• _TASK STATEMENT_
Verbatim copy, images removed: write out the entries below.

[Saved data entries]
-----

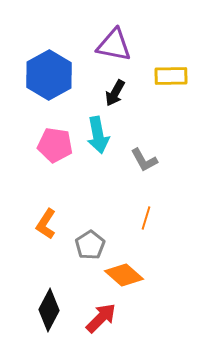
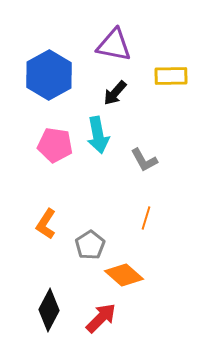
black arrow: rotated 12 degrees clockwise
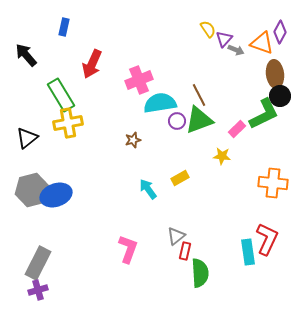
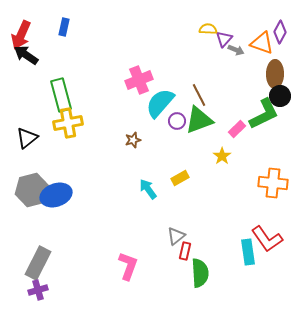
yellow semicircle: rotated 54 degrees counterclockwise
black arrow: rotated 15 degrees counterclockwise
red arrow: moved 71 px left, 29 px up
brown ellipse: rotated 8 degrees clockwise
green rectangle: rotated 16 degrees clockwise
cyan semicircle: rotated 40 degrees counterclockwise
yellow star: rotated 30 degrees clockwise
red L-shape: rotated 120 degrees clockwise
pink L-shape: moved 17 px down
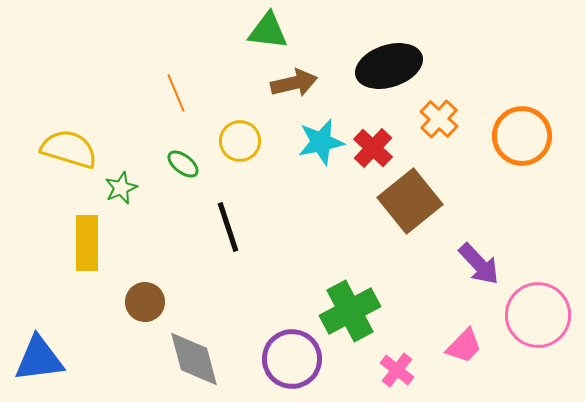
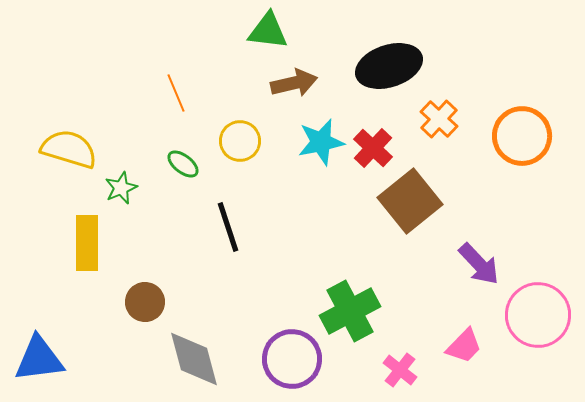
pink cross: moved 3 px right
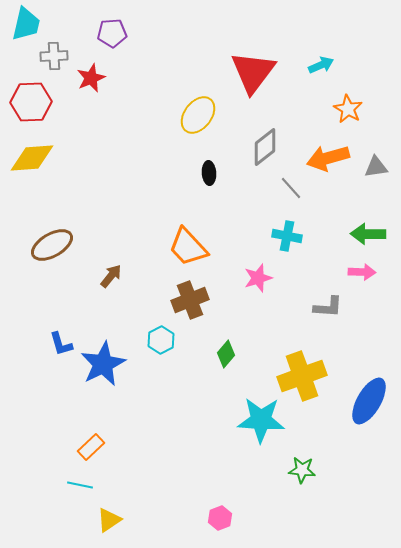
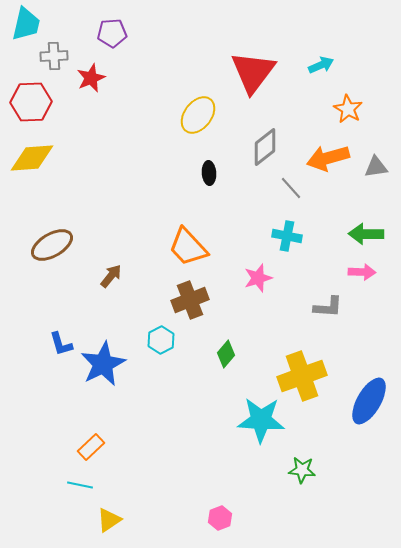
green arrow: moved 2 px left
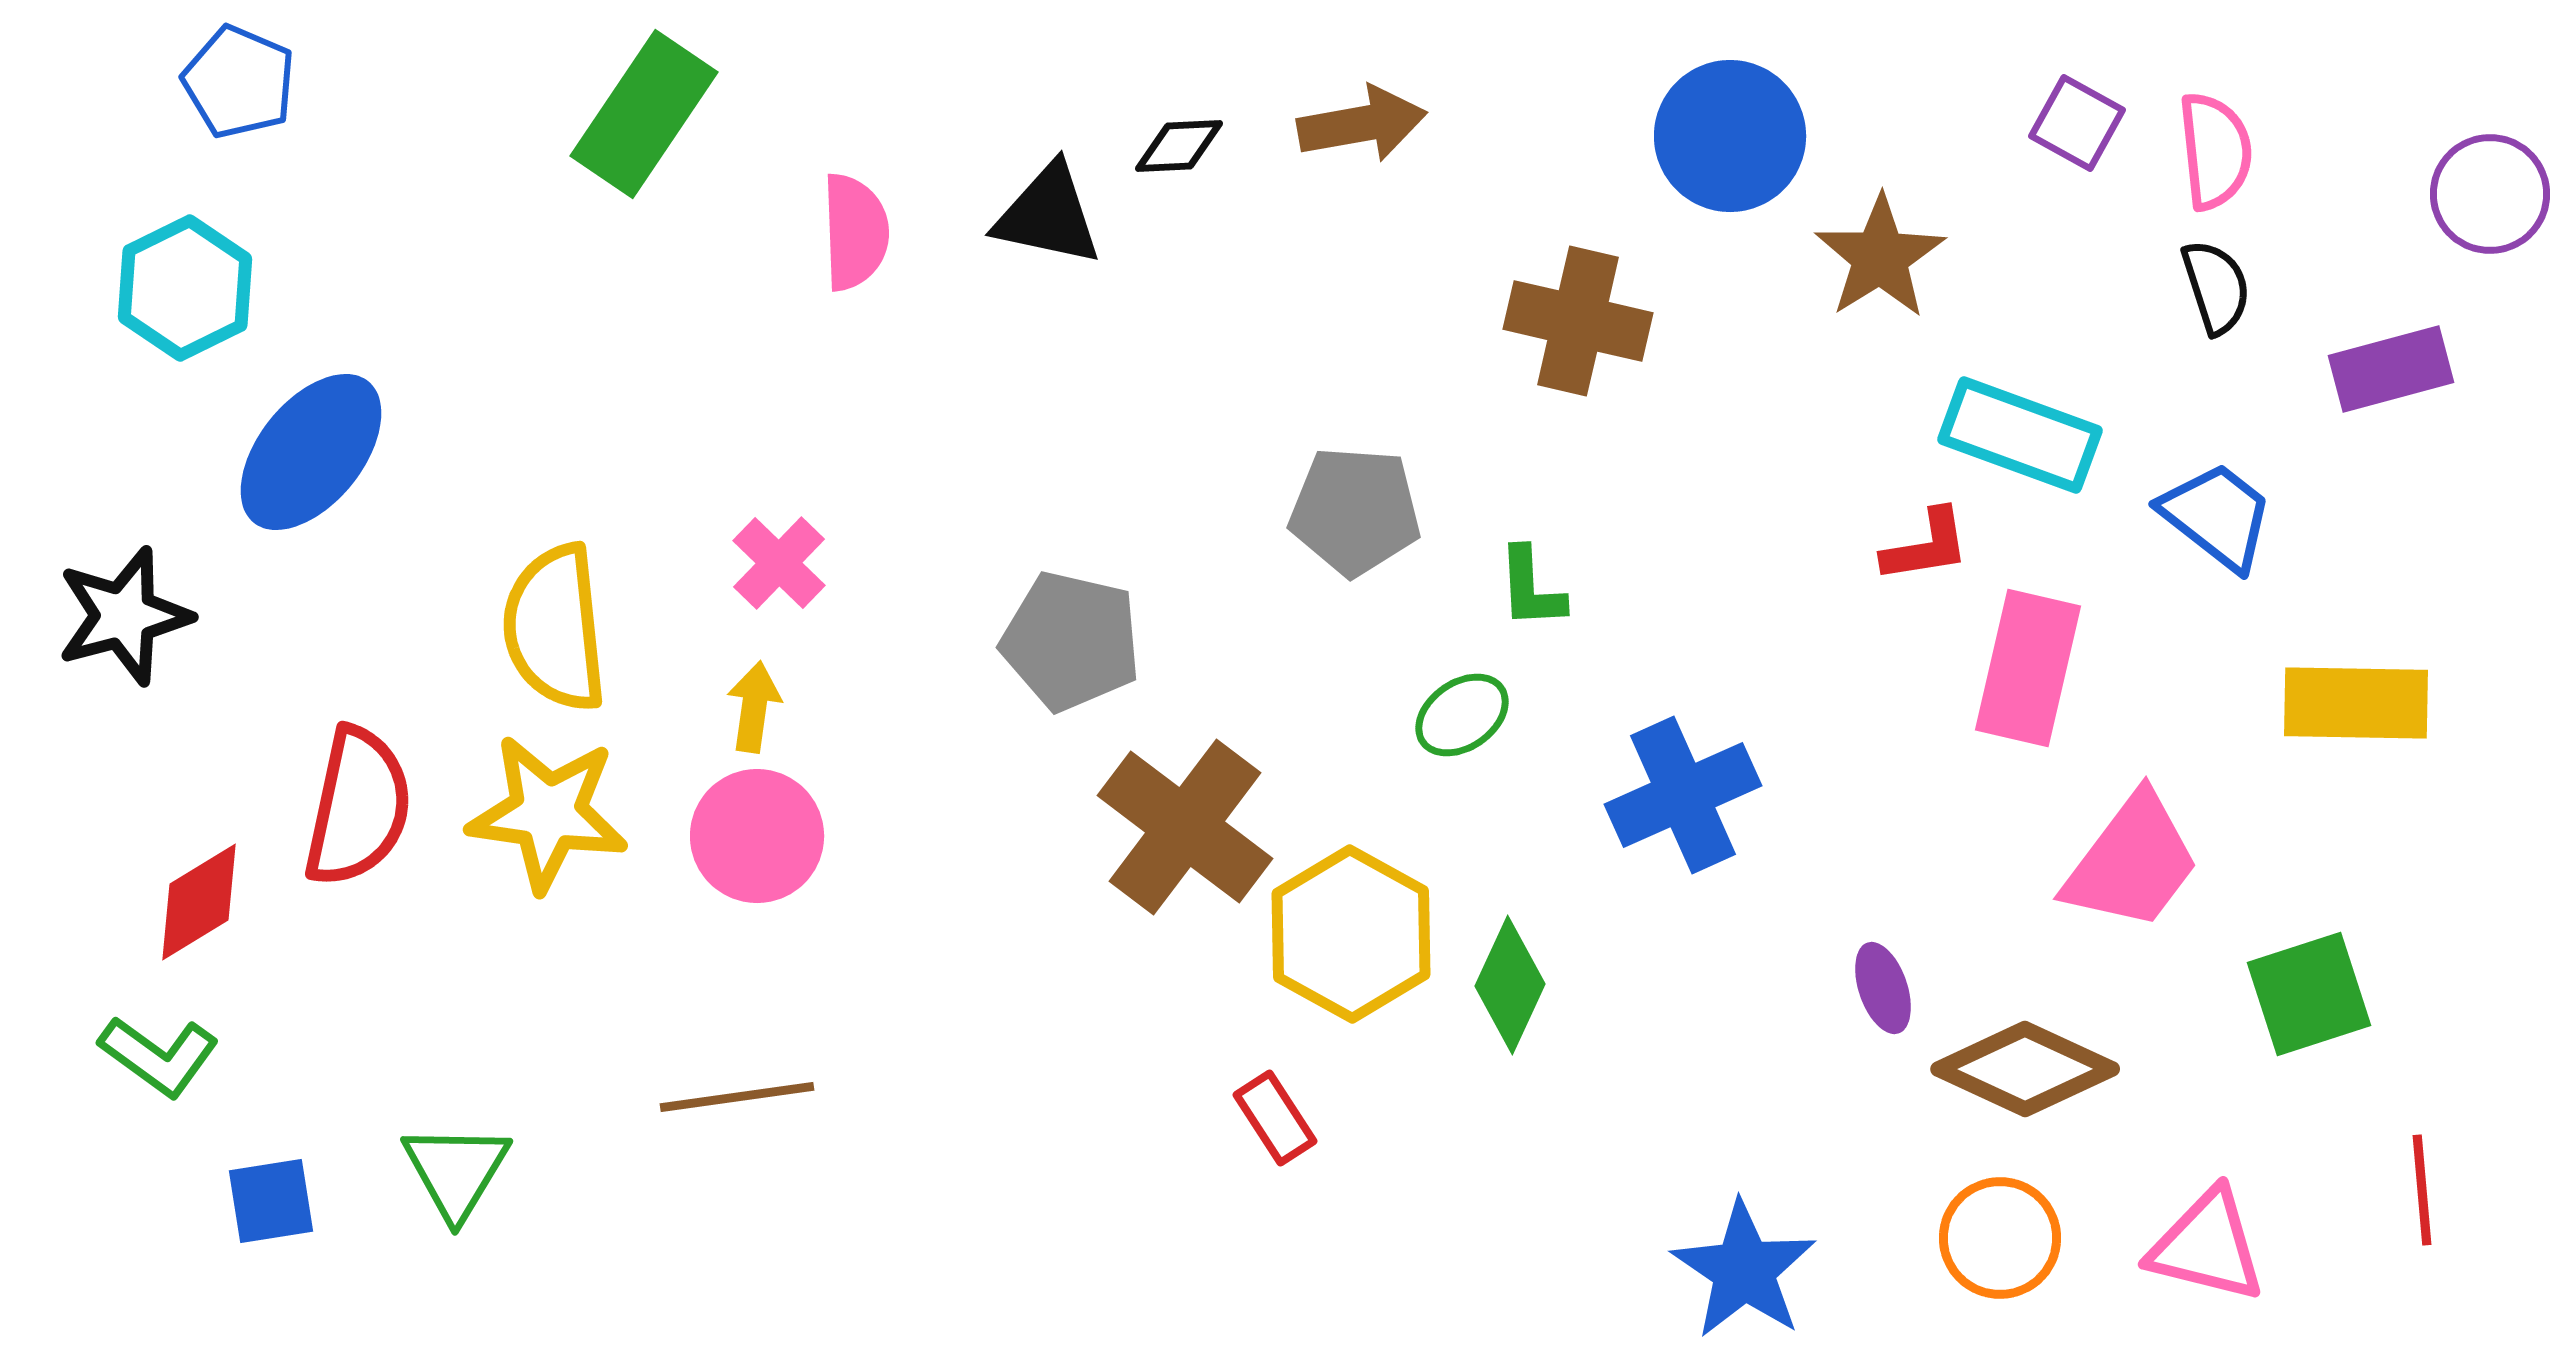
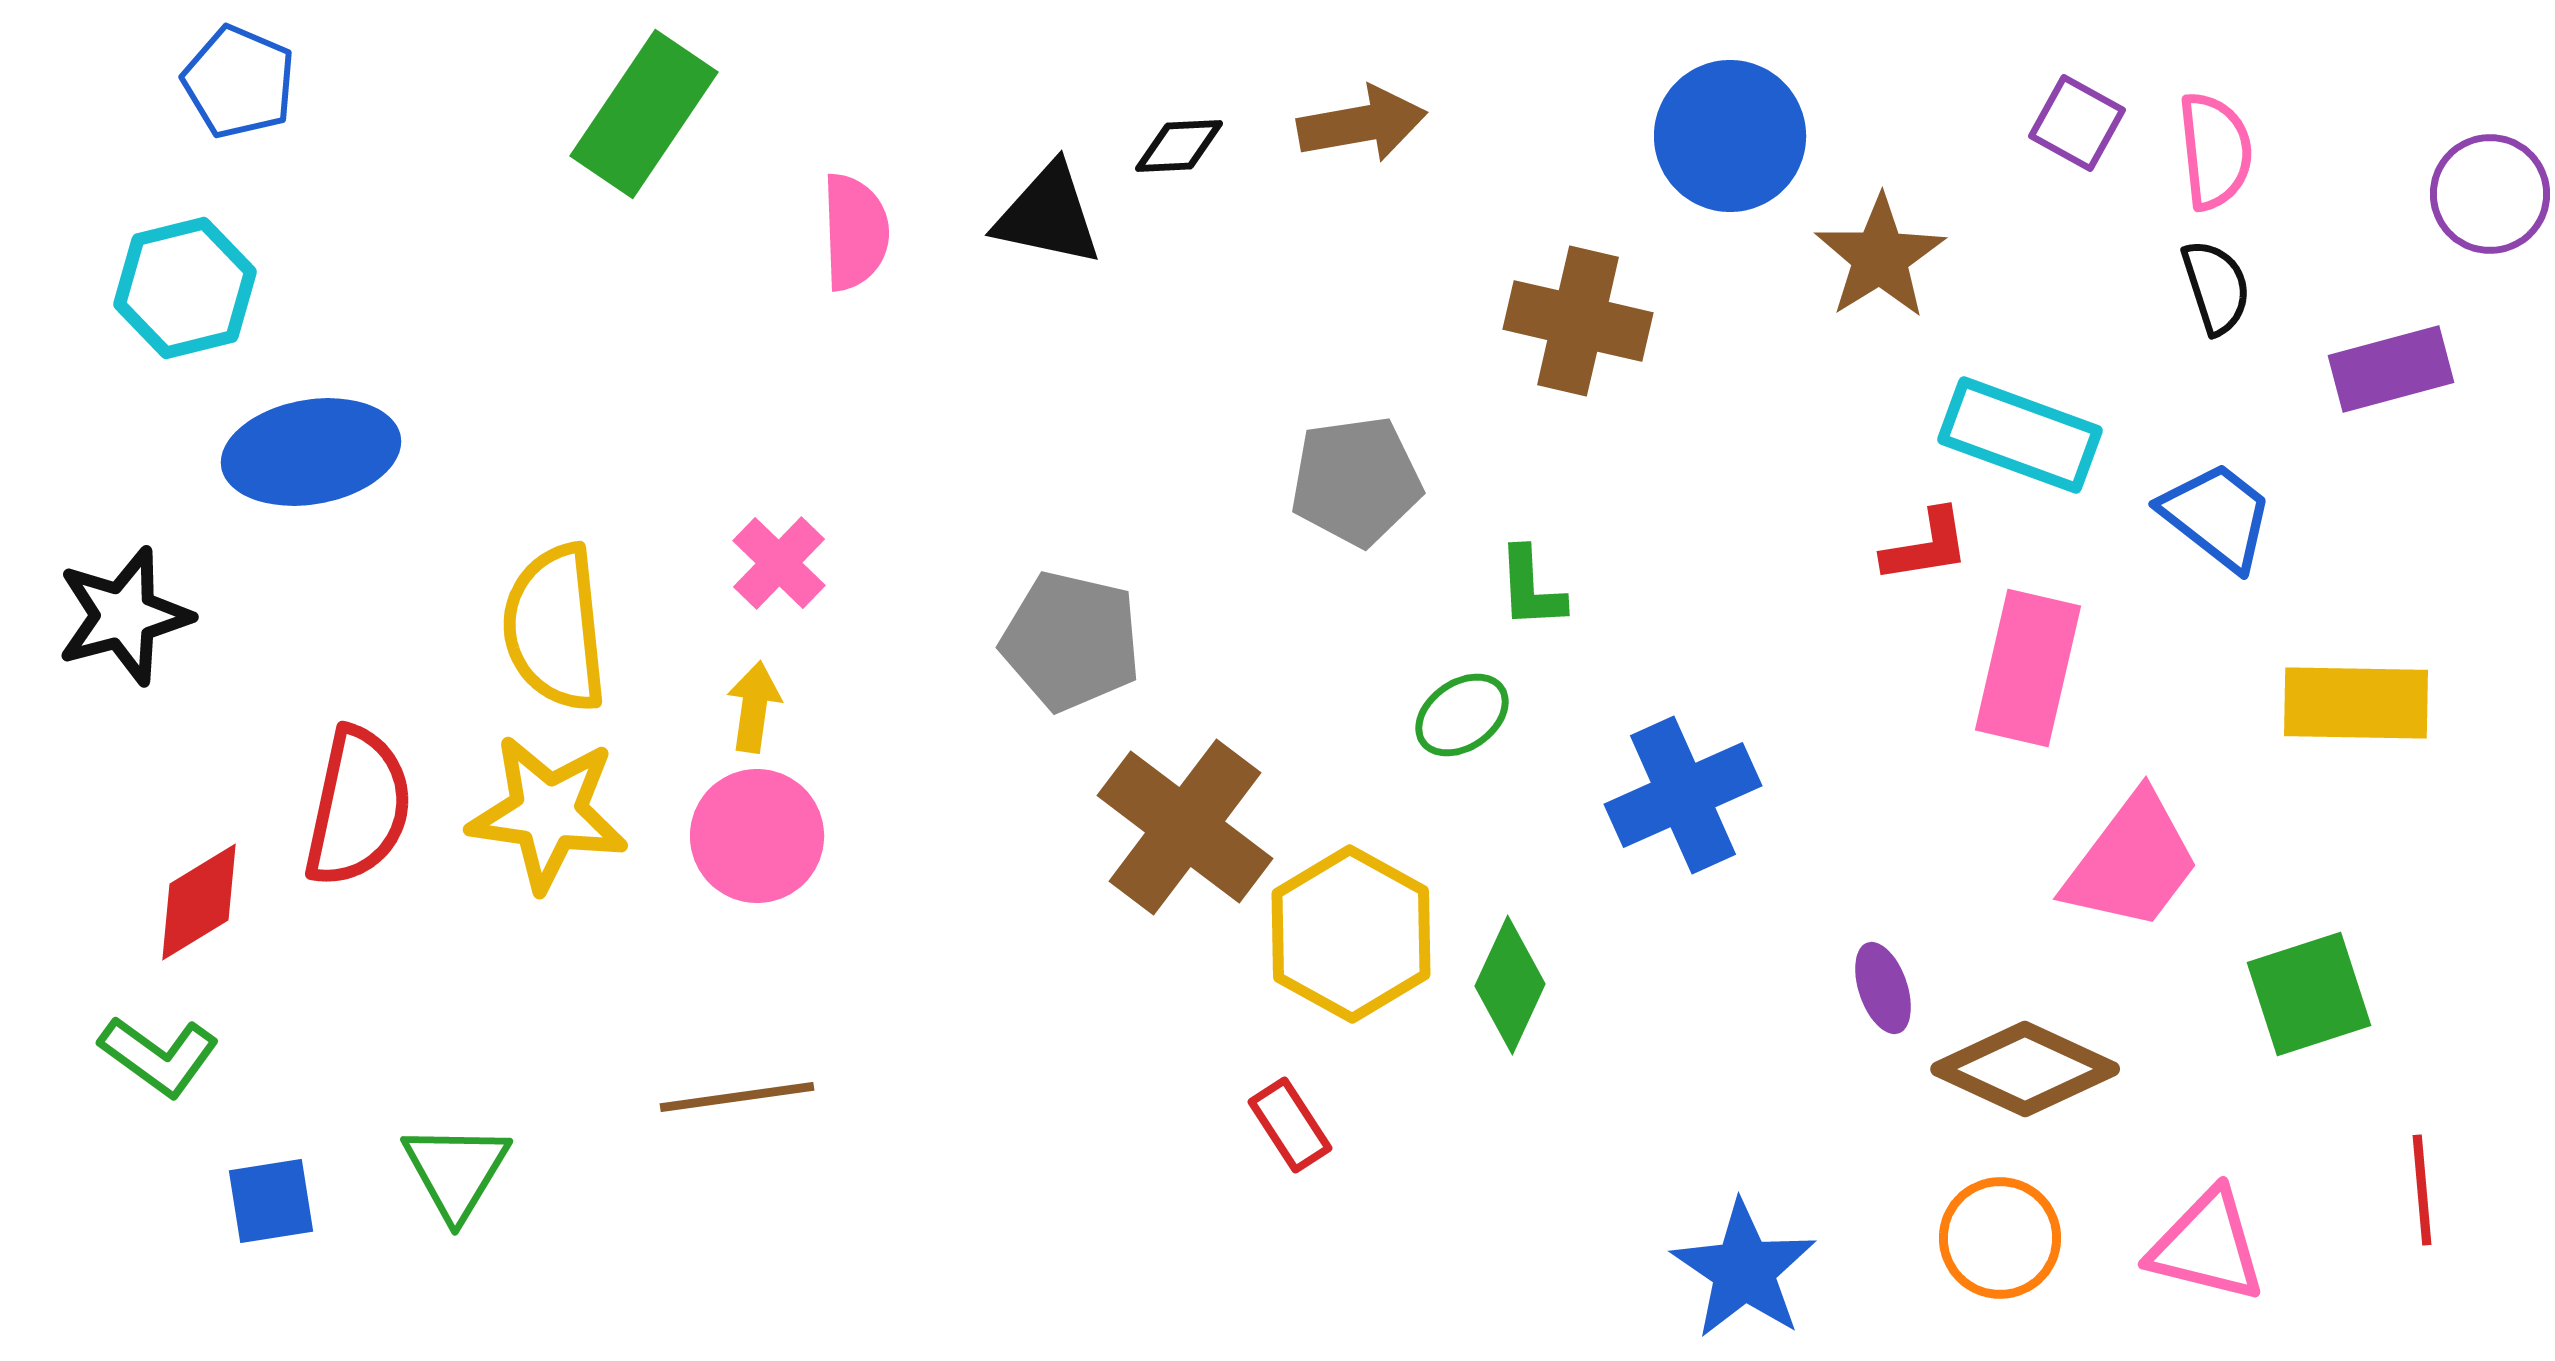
cyan hexagon at (185, 288): rotated 12 degrees clockwise
blue ellipse at (311, 452): rotated 41 degrees clockwise
gray pentagon at (1355, 511): moved 1 px right, 30 px up; rotated 12 degrees counterclockwise
red rectangle at (1275, 1118): moved 15 px right, 7 px down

-----

• _SOLUTION FOR THIS TASK_
black arrow: rotated 12 degrees clockwise
yellow semicircle: rotated 54 degrees counterclockwise
black arrow: rotated 15 degrees counterclockwise
red arrow: moved 71 px left, 29 px up
brown ellipse: rotated 8 degrees clockwise
green rectangle: rotated 16 degrees clockwise
cyan semicircle: rotated 40 degrees counterclockwise
yellow star: rotated 30 degrees clockwise
red L-shape: rotated 120 degrees clockwise
pink L-shape: moved 17 px down
pink cross: moved 3 px right
green arrow: moved 2 px left
cyan hexagon at (185, 288): rotated 12 degrees clockwise
blue ellipse at (311, 452): rotated 41 degrees clockwise
gray pentagon at (1355, 511): moved 1 px right, 30 px up; rotated 12 degrees counterclockwise
red rectangle at (1275, 1118): moved 15 px right, 7 px down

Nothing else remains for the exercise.